- _Exercise aim_
Your answer must be the exact lines from the one with "pink semicircle: (189, 86)" to the end of the data, both included, with no pictures.

(Shape state transition data)
- - -

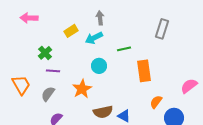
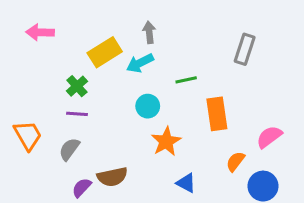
yellow rectangle: (71, 31) -> (105, 52), size x1.5
green cross: (45, 53) -> (77, 86), moved
pink semicircle: (189, 86) -> (269, 137), moved
orange star: (82, 89) -> (166, 141), moved
brown semicircle: (103, 112) -> (112, 177), moved

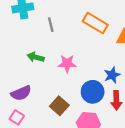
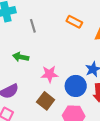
orange rectangle: (95, 23) -> (74, 22), size x0.7
pink star: (67, 64) -> (49, 74), moved

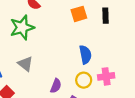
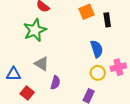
black rectangle: (105, 16) -> (107, 20), moved
purple semicircle: (56, 86) -> (55, 83), moved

- - -

- _Exercise solution_
pink semicircle: (189, 86) -> (269, 137), moved
orange star: (82, 89) -> (166, 141), moved
brown semicircle: (103, 112) -> (112, 177), moved

orange rectangle: (95, 23) -> (74, 22), size x0.7
pink star: (67, 64) -> (49, 74), moved

black rectangle: (105, 16) -> (107, 20), moved
purple semicircle: (56, 86) -> (55, 83), moved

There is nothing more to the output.